Could you give the data below again exactly, apart from the pictures?

Two-scene object counts:
· · ·

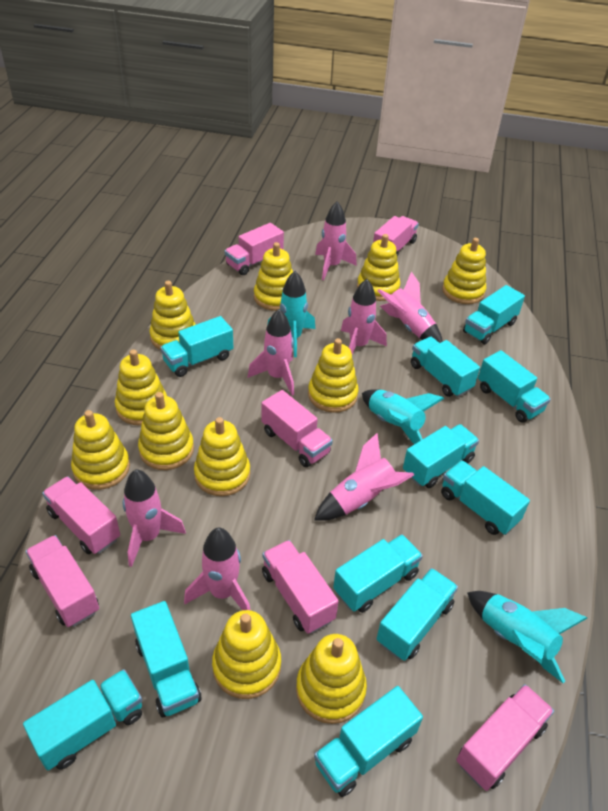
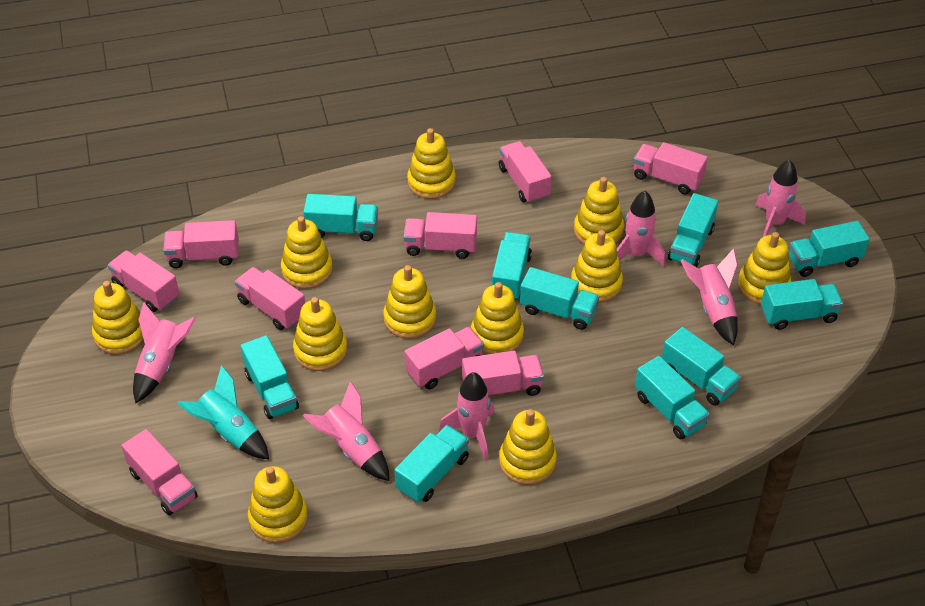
pink rocket: 7 -> 6
pink truck: 7 -> 9
turquoise rocket: 3 -> 1
turquoise truck: 11 -> 10

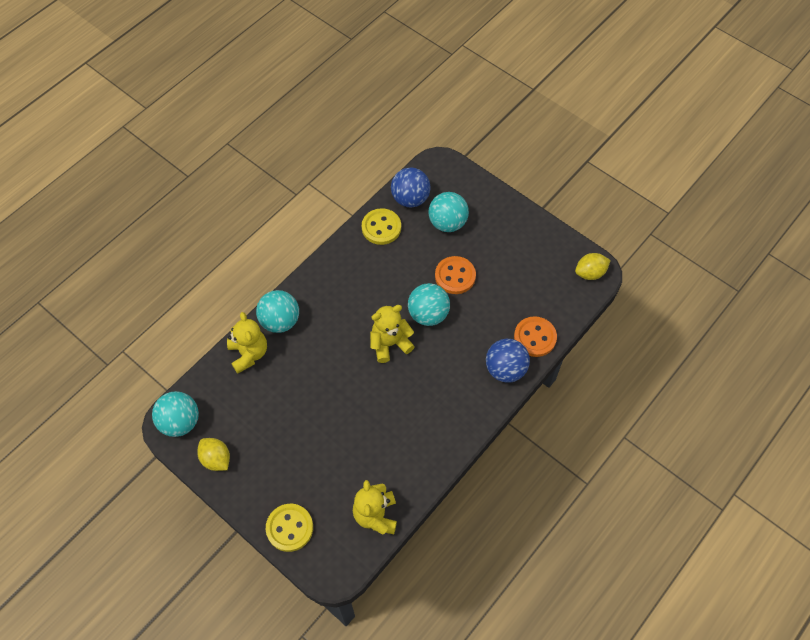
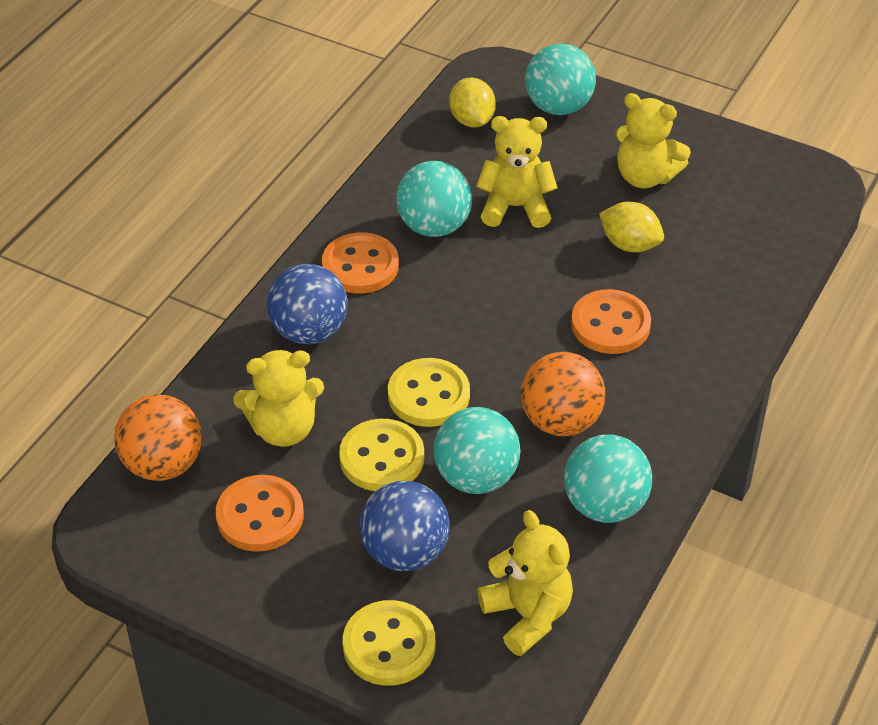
orange ball: 0 -> 2
orange button: 2 -> 3
yellow button: 2 -> 3
yellow teddy bear: 3 -> 4

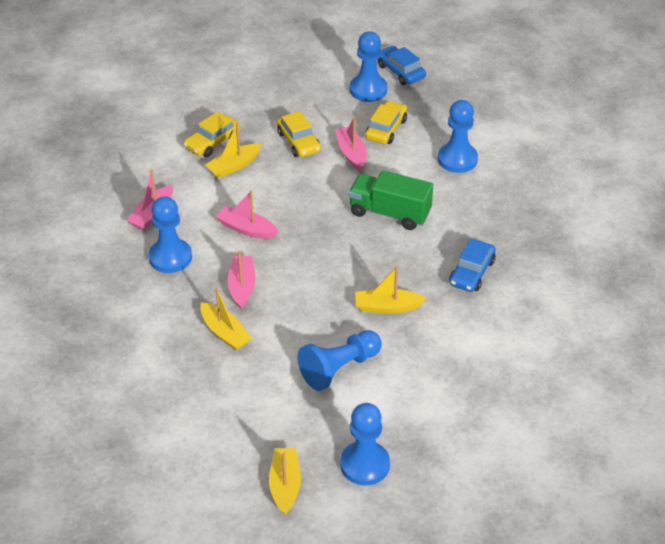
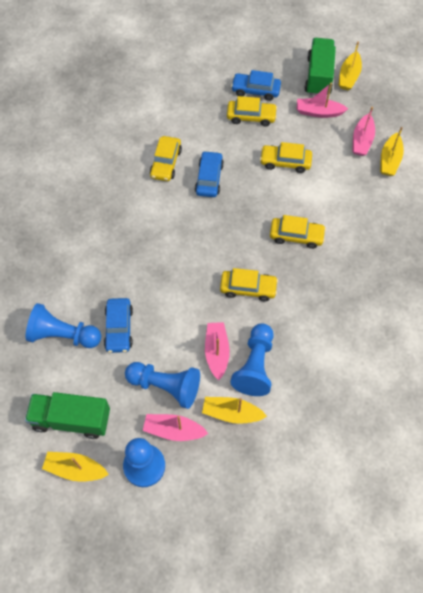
blue car: 2 -> 3
blue pawn: 5 -> 4
green truck: 1 -> 2
yellow car: 3 -> 5

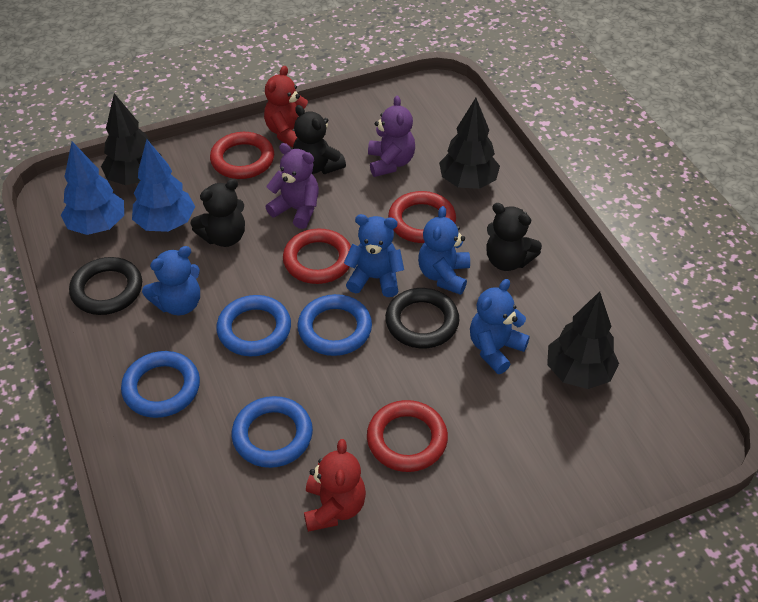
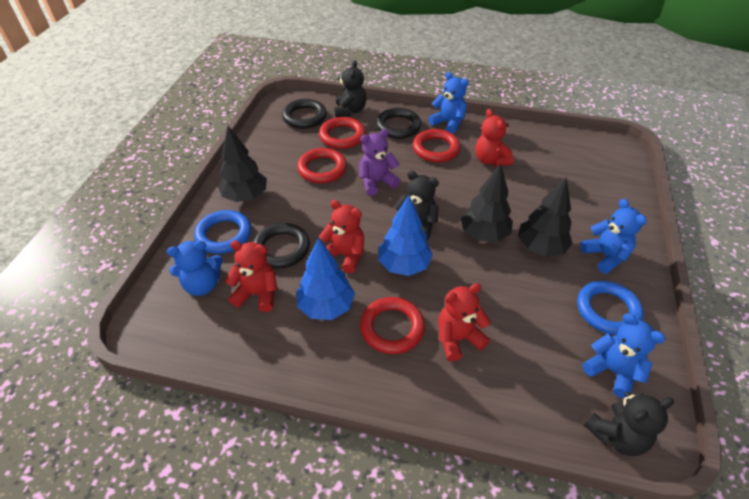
black ring: 2 -> 3
blue ring: 4 -> 2
purple teddy bear: 2 -> 1
red teddy bear: 2 -> 4

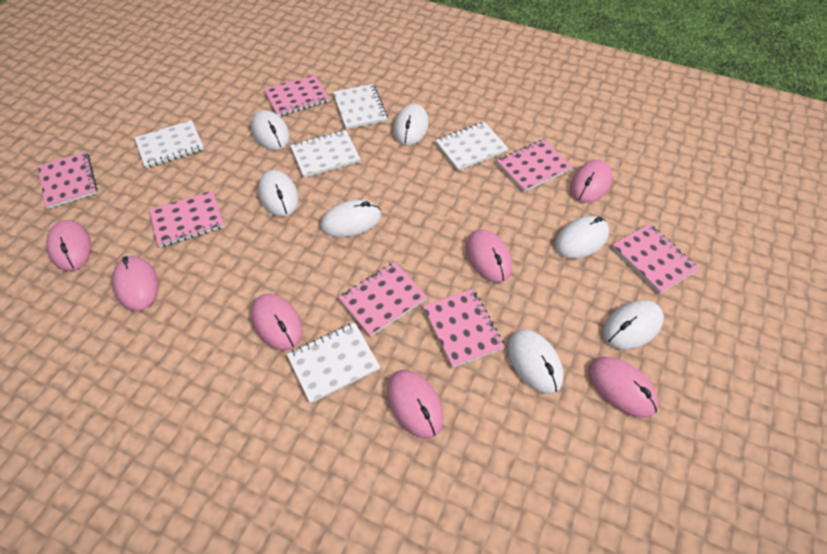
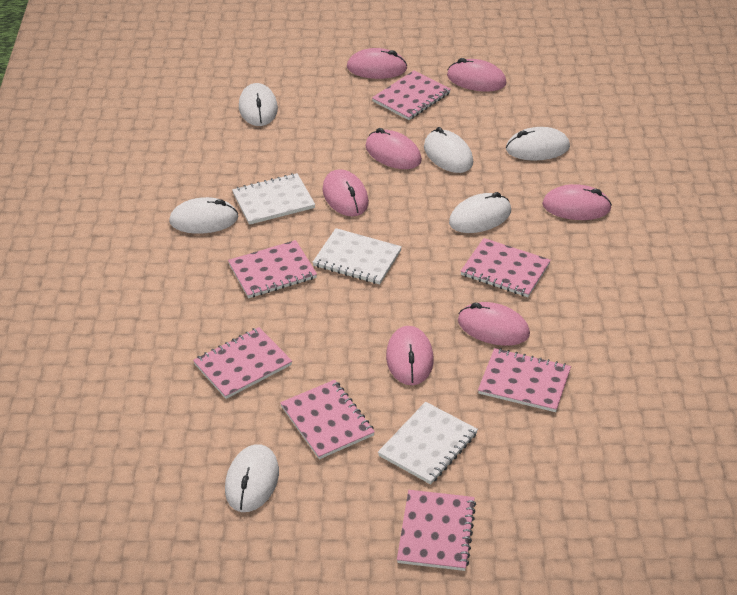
white mouse: 7 -> 6
white notebook: 5 -> 3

· · ·

● THE ANSWER:
pink rocket: 7 -> 6
pink truck: 7 -> 9
turquoise rocket: 3 -> 1
turquoise truck: 11 -> 10

orange ball: 0 -> 2
orange button: 2 -> 3
yellow button: 2 -> 3
yellow teddy bear: 3 -> 4

blue car: 2 -> 3
blue pawn: 5 -> 4
green truck: 1 -> 2
yellow car: 3 -> 5

black ring: 2 -> 3
blue ring: 4 -> 2
purple teddy bear: 2 -> 1
red teddy bear: 2 -> 4

white mouse: 7 -> 6
white notebook: 5 -> 3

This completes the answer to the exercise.